Aim of the task
Please reproduce the entries exactly as they appear below, but not the pictures.

Records
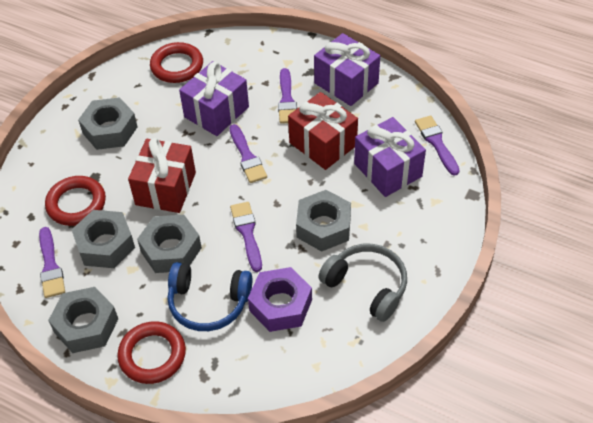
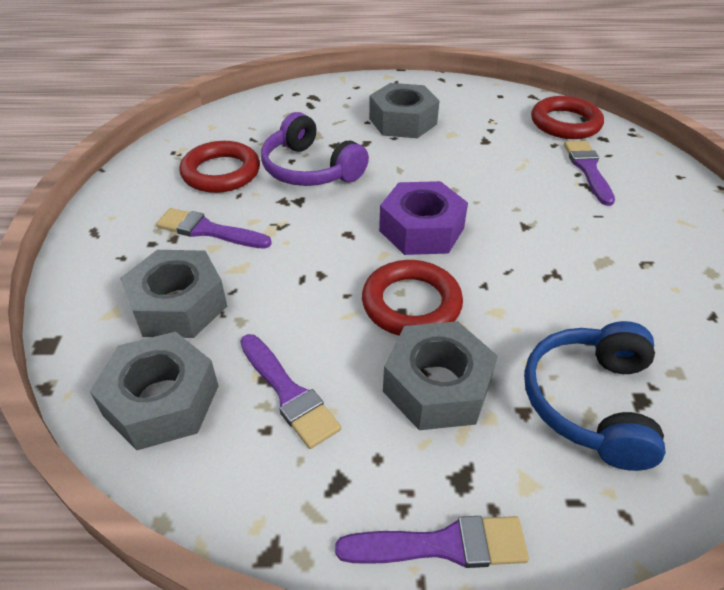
grey headphones: [318,244,407,322] = 1 -> none = 0
grey nut: [48,287,118,353] [71,210,135,268] [78,97,137,150] [137,215,202,273] [296,190,351,252] = 5 -> [90,332,219,450] [120,250,227,338] [369,83,440,138] [383,321,498,430] = 4
purple brush: [39,227,65,298] [229,124,267,183] [230,202,262,272] [278,68,297,124] [415,115,460,176] = 5 -> [156,208,272,249] [240,334,341,449] [335,516,529,568] [564,141,615,206] = 4
purple gift: [179,61,249,136] [314,33,380,106] [354,117,426,197] = 3 -> none = 0
purple headphones: none = 0 -> [261,112,369,186] = 1
red gift: [128,138,196,213] [288,92,358,170] = 2 -> none = 0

Exercise solution
grey headphones: [318,244,407,322] = 1 -> none = 0
grey nut: [48,287,118,353] [71,210,135,268] [78,97,137,150] [137,215,202,273] [296,190,351,252] = 5 -> [90,332,219,450] [120,250,227,338] [369,83,440,138] [383,321,498,430] = 4
purple brush: [39,227,65,298] [229,124,267,183] [230,202,262,272] [278,68,297,124] [415,115,460,176] = 5 -> [156,208,272,249] [240,334,341,449] [335,516,529,568] [564,141,615,206] = 4
purple gift: [179,61,249,136] [314,33,380,106] [354,117,426,197] = 3 -> none = 0
purple headphones: none = 0 -> [261,112,369,186] = 1
red gift: [128,138,196,213] [288,92,358,170] = 2 -> none = 0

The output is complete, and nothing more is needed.